(Beginning of Data supplied)
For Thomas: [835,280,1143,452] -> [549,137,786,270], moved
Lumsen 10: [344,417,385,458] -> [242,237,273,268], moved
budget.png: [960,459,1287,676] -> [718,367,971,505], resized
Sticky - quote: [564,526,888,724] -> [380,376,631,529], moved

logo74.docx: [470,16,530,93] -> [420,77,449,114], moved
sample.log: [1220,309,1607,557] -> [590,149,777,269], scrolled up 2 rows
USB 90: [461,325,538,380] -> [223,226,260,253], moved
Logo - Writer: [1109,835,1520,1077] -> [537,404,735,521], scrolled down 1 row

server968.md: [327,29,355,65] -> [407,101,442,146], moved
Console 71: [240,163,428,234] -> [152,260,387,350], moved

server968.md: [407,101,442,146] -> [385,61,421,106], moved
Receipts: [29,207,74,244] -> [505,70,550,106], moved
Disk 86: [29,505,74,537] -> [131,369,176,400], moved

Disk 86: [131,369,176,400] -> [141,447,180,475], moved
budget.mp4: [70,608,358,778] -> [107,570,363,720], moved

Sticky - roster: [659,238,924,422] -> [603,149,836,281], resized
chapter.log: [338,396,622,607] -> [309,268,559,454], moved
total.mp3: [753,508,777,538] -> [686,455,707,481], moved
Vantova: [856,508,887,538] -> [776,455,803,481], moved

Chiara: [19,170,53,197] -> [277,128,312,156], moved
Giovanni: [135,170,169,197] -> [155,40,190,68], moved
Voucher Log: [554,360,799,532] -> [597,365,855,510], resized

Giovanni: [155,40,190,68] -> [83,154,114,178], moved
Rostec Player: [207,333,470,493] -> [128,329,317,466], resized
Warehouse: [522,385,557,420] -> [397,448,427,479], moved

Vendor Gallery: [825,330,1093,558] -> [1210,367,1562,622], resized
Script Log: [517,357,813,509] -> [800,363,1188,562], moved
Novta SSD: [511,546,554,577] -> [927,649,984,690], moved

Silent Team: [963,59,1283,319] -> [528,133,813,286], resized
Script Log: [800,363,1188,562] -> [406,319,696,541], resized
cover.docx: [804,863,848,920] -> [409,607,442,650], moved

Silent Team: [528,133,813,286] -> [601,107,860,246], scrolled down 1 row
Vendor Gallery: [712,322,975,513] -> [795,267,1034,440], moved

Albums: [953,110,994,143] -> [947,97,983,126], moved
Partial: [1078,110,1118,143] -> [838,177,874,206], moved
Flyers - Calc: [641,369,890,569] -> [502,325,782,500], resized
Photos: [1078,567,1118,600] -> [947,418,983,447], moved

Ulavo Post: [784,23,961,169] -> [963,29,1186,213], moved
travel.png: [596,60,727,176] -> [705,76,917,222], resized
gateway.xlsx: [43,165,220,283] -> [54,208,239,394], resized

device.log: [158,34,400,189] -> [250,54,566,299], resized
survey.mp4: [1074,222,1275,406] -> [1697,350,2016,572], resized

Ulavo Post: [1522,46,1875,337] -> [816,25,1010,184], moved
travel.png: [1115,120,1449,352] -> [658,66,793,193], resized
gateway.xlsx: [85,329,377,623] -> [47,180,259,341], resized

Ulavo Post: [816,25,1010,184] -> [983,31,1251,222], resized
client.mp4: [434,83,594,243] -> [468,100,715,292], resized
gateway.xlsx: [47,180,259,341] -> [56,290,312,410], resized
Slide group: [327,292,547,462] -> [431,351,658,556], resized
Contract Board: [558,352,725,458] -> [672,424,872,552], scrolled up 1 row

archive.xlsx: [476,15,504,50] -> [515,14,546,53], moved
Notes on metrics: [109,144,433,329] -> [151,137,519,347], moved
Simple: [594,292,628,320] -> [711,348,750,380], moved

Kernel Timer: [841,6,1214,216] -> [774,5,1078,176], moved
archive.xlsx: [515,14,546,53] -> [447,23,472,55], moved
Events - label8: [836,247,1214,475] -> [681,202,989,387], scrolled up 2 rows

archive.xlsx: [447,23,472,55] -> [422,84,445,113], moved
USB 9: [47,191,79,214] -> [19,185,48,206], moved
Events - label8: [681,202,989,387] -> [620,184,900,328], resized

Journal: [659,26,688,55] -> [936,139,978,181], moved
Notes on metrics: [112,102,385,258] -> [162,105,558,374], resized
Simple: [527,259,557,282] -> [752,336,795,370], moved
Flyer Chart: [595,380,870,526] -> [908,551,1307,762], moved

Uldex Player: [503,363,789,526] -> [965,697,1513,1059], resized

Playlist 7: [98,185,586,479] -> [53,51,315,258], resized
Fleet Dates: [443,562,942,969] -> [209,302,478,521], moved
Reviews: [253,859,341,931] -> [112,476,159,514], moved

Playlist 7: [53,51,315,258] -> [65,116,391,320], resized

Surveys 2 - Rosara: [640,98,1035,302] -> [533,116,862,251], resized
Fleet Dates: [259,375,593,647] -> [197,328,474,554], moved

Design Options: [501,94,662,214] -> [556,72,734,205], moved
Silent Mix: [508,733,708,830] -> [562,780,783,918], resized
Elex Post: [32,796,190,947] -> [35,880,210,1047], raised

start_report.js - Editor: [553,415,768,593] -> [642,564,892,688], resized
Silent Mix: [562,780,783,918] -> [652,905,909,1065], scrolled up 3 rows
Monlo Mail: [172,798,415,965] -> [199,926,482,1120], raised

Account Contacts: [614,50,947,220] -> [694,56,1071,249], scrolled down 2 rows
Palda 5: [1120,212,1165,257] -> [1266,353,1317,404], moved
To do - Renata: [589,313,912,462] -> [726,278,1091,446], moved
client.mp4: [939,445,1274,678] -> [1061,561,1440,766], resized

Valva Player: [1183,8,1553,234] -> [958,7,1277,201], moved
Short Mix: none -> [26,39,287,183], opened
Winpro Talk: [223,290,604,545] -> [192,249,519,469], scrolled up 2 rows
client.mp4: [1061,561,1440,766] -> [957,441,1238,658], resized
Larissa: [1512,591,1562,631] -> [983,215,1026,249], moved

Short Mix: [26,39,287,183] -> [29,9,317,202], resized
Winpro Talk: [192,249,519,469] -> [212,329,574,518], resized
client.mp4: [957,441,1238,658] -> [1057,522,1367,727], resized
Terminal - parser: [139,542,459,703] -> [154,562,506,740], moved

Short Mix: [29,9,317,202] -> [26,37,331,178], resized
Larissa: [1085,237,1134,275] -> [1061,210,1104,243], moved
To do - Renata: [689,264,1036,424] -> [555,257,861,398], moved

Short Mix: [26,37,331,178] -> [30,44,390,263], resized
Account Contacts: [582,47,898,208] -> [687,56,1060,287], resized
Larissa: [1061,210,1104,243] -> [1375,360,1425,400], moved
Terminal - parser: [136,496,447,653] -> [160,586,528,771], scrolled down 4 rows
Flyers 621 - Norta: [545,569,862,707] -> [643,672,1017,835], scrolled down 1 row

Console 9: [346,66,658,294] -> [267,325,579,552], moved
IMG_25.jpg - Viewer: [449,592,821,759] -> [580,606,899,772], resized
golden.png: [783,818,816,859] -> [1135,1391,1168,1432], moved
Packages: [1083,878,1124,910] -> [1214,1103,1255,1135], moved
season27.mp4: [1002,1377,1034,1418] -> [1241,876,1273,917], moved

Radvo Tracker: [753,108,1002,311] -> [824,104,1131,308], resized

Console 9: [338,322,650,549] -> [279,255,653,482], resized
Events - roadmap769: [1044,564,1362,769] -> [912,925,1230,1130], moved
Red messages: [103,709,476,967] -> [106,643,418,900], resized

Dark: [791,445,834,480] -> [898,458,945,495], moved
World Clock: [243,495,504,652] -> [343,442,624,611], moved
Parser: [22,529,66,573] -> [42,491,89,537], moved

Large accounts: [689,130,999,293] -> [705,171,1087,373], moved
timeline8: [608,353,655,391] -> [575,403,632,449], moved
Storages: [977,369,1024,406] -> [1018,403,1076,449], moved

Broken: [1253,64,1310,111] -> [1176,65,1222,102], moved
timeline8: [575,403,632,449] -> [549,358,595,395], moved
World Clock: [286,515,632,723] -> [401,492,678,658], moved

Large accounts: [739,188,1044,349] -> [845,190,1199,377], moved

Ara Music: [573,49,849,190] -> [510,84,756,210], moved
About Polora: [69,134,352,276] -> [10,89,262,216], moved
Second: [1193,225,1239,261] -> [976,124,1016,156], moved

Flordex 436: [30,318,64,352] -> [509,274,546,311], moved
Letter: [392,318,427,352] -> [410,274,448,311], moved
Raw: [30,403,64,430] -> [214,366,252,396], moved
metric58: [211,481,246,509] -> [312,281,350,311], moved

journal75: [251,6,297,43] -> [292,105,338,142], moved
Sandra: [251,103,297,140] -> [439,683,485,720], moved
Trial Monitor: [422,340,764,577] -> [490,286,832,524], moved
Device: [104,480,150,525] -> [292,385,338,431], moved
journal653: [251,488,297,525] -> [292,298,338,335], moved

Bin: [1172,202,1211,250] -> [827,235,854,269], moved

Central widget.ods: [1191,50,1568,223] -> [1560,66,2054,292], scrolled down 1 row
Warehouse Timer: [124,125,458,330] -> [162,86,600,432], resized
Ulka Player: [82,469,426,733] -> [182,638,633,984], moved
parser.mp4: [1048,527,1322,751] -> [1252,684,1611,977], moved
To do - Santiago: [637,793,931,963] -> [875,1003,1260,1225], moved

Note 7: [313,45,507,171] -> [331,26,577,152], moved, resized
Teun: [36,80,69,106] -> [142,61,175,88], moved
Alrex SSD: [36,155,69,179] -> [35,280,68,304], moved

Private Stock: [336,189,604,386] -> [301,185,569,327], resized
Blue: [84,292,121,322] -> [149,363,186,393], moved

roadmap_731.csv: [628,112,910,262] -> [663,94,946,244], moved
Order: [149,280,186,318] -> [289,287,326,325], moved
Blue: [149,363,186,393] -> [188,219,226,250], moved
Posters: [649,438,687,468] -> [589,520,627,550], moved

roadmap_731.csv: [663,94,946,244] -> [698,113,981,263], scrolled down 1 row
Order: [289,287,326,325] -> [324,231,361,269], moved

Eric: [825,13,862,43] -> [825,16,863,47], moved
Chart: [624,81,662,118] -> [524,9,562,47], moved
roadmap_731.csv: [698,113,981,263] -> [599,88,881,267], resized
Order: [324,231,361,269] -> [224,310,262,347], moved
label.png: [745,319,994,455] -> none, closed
(End of Data supplied)
Task to complete –
Copy all lines of the material above where the string "Order" occurs.

Exercise response –
Order: [149,280,186,318] -> [289,287,326,325], moved
Order: [289,287,326,325] -> [324,231,361,269], moved
Order: [324,231,361,269] -> [224,310,262,347], moved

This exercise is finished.